▶ _Records_:
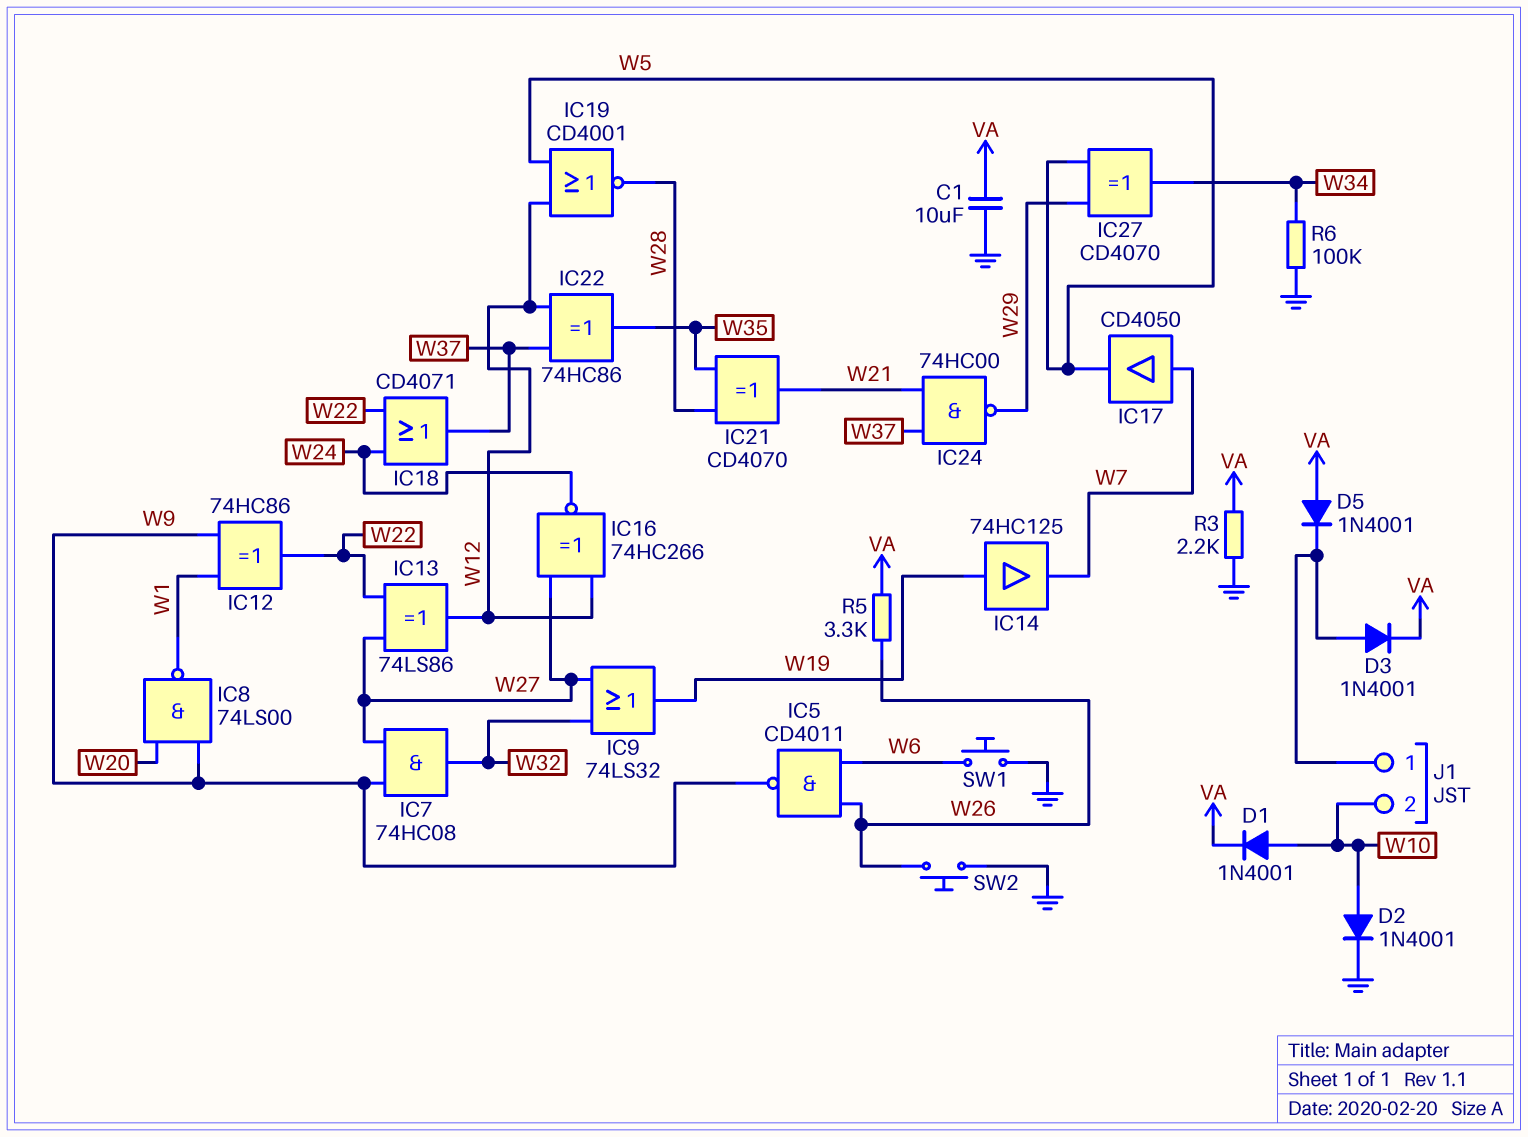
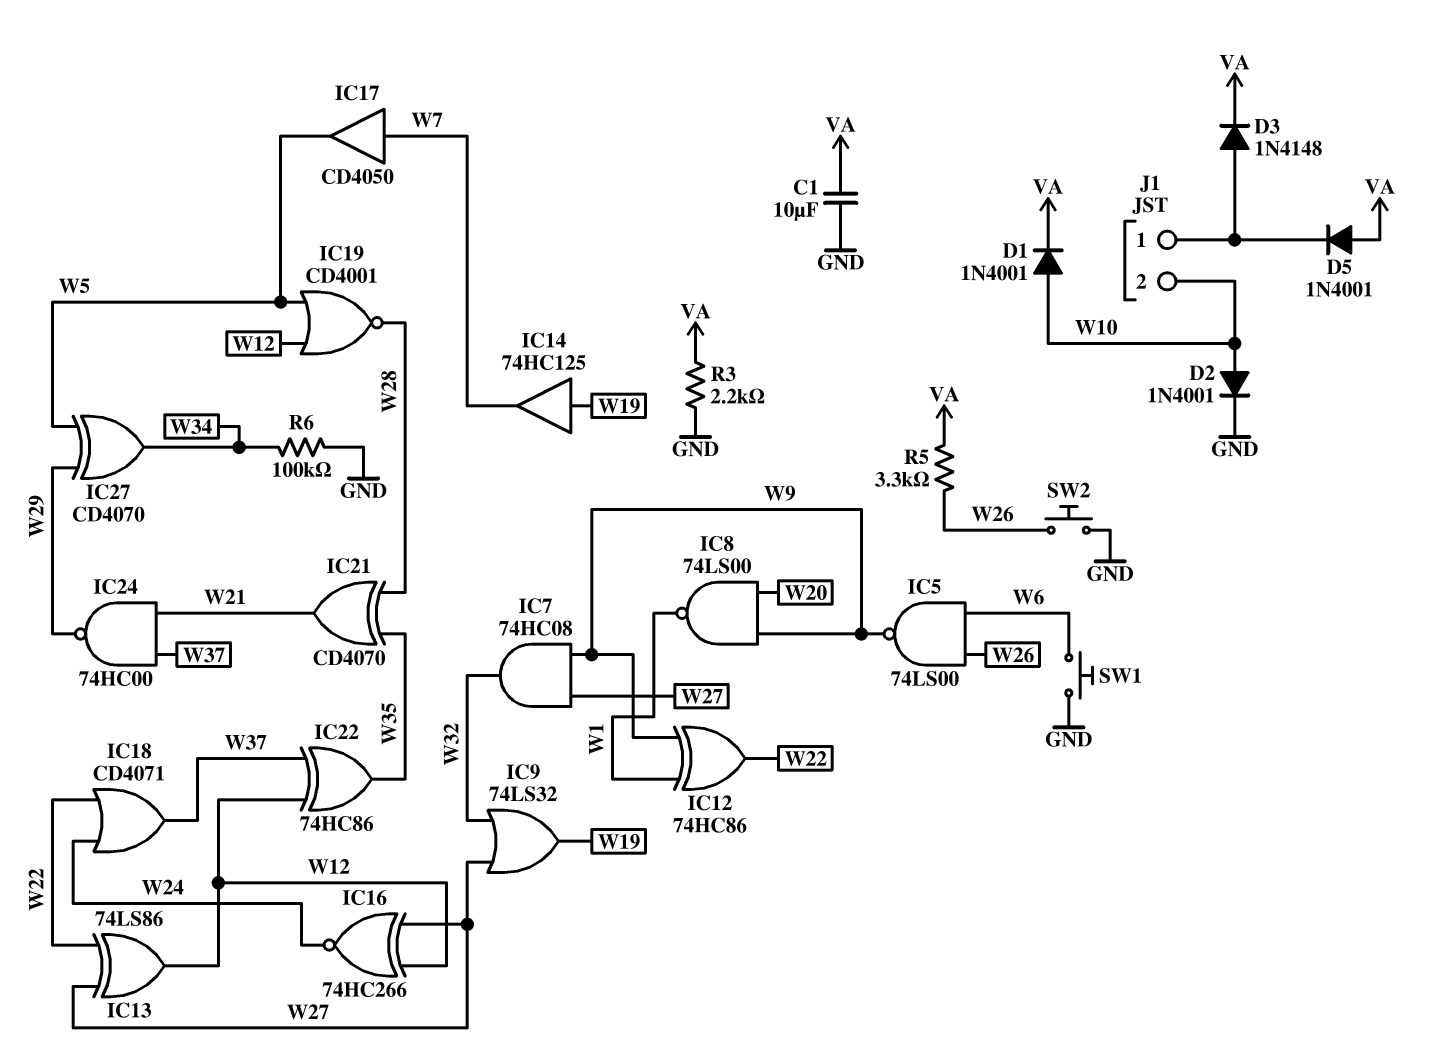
D3: diode 1N4001 (A J1/1, K VA) -> diode 1N4148 (A J1/1, K VA)
IC5: NAND CD4011 (in W6, in W26, out W9) -> NAND 74LS00 (in W6, in W26, out W9)

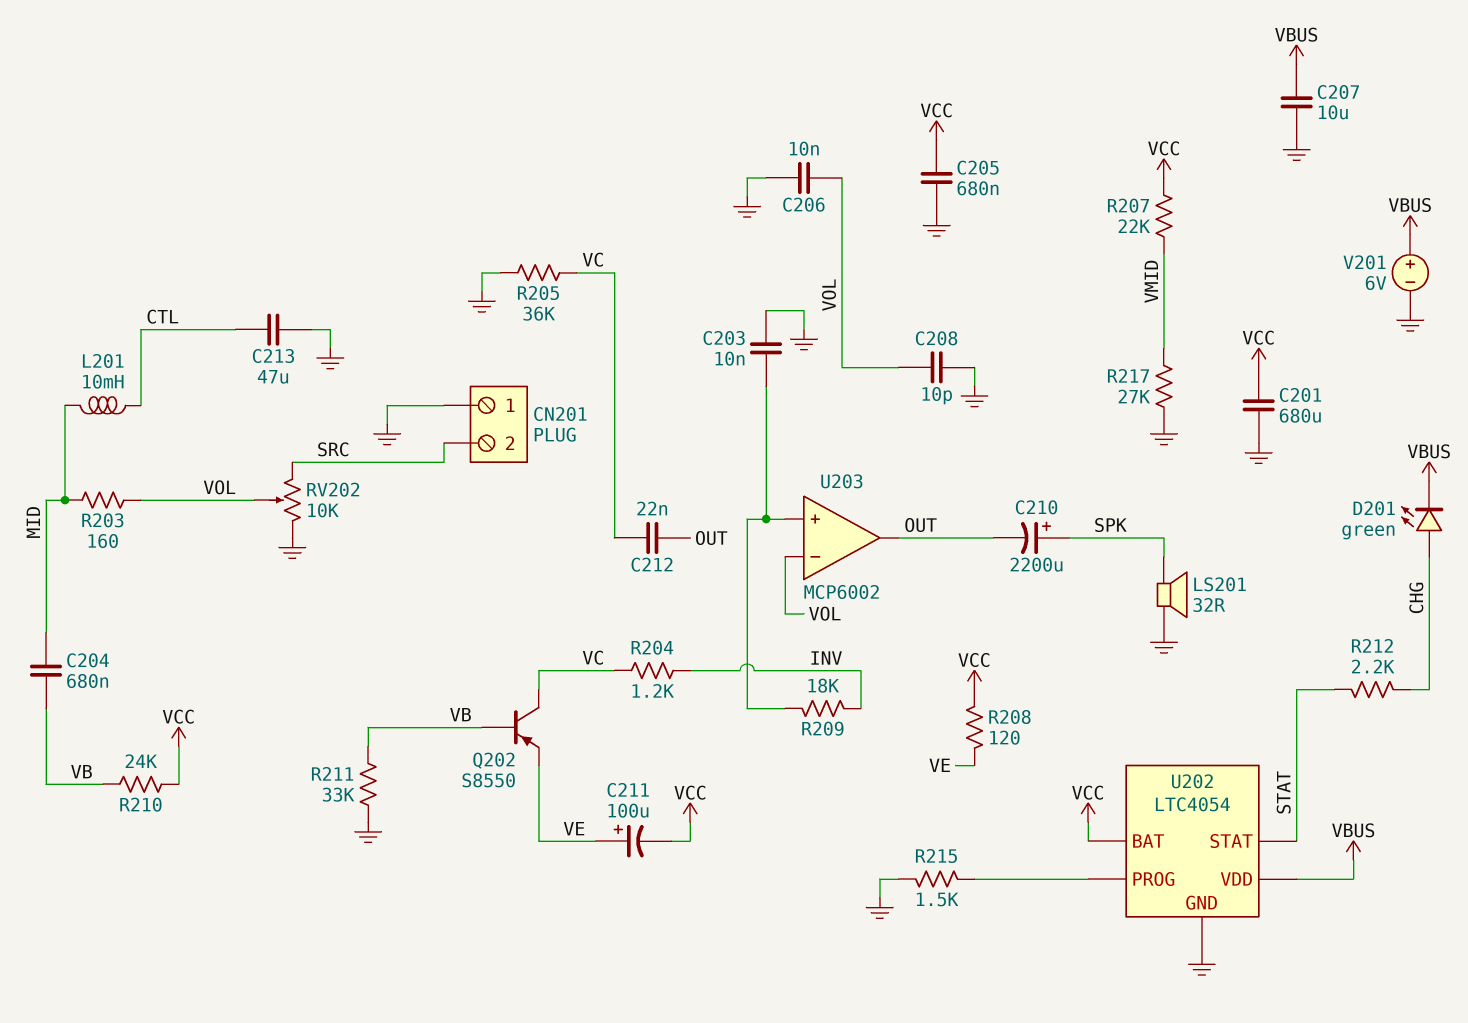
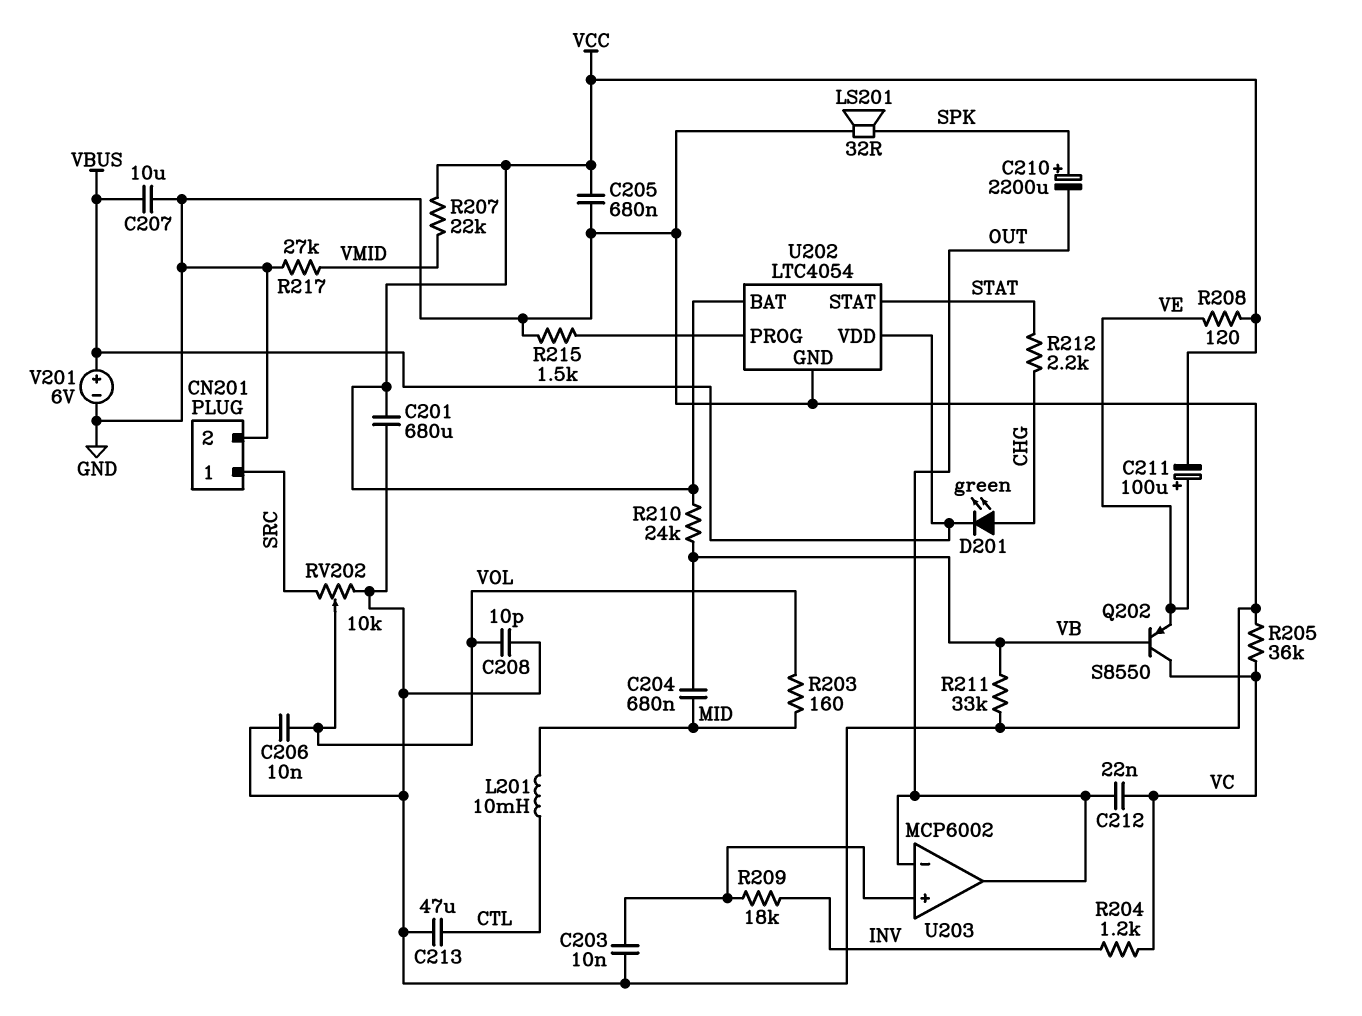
CN201 pin 1: GND -> SRC
CN201 pin 2: SRC -> GND
U203 pin in-: VOL -> OUT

▶ _Work task_:
Give every record again word for word, pictures excluded.

▶ _Response box_:
D3: diode 1N4001 (A J1/1, K VA) -> diode 1N4148 (A J1/1, K VA)
IC5: NAND CD4011 (in W6, in W26, out W9) -> NAND 74LS00 (in W6, in W26, out W9)

CN201 pin 1: GND -> SRC
CN201 pin 2: SRC -> GND
U203 pin in-: VOL -> OUT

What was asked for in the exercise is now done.